▶ [BRIEF]: Going line by line through the data below, how many lines contain the word "switch"? Give only the number.

▶ [GIVEN DATA]:
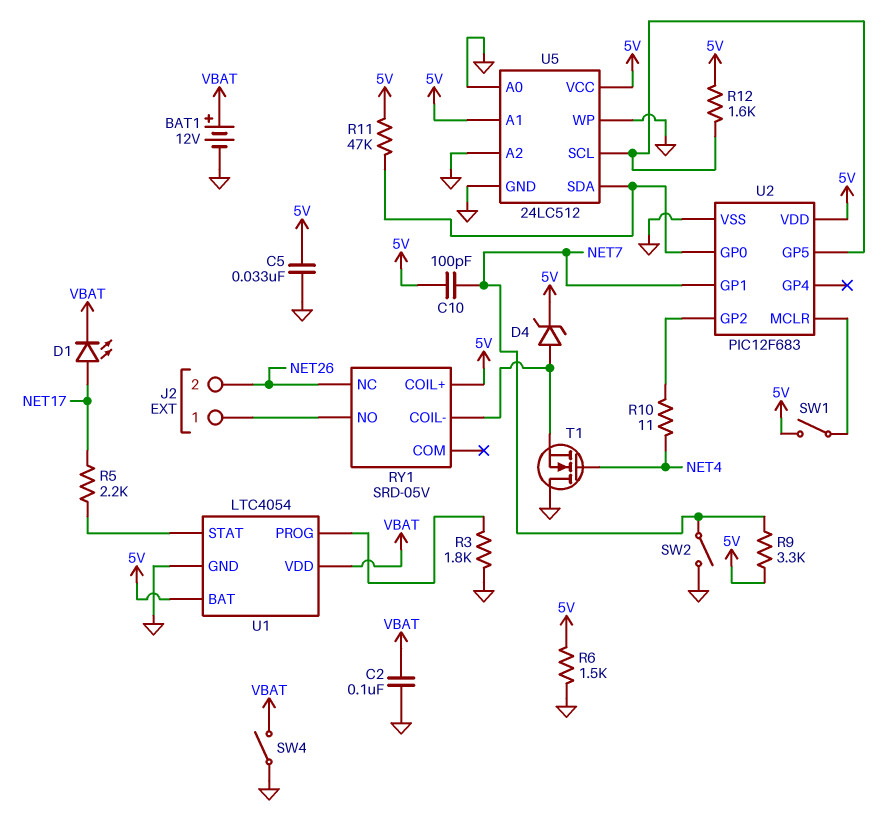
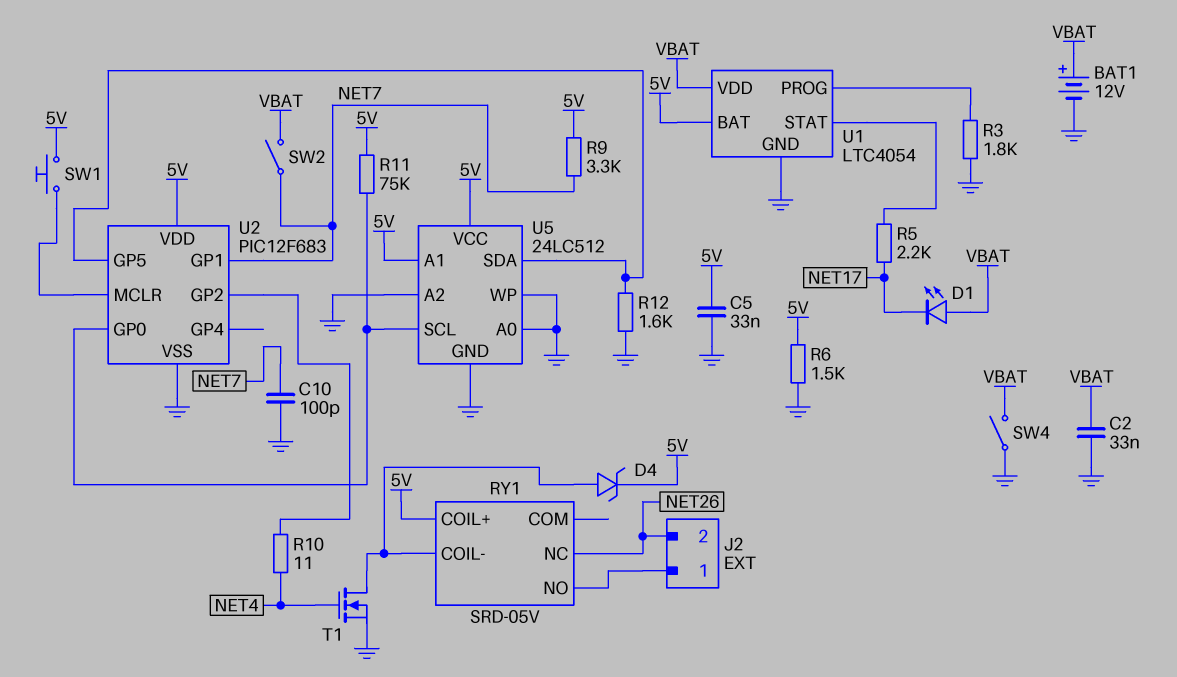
C2: 100nF (GND, VBAT) -> 33nF (GND, VBAT)
C10: 100pF (5V, NET7) -> 100pF (GND, NET7)
D1: LED (A NET17, K VBAT) -> LED (A VBAT, K NET17)
R11: 47k (5V, U2/GP0) -> 75k (5V, U2/GP0)
R12: 1.6k (5V, U2/GP5) -> 1.6k (GND, U2/GP5)
SW1: switch (5V, U2/MCLR) -> button (5V, U2/MCLR)
SW2: switch (GND, NET7) -> switch (NET7, VBAT)
T1: NMOS (G NET4, D GND, S RY1/COIL-) -> NMOS (G NET4, D RY1/COIL-, S GND)
U5 pin SCL: U2/GP5 -> U2/GP0
U5 pin SDA: U2/GP0 -> U2/GP5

▶ [WRITTEN REPLY]: 2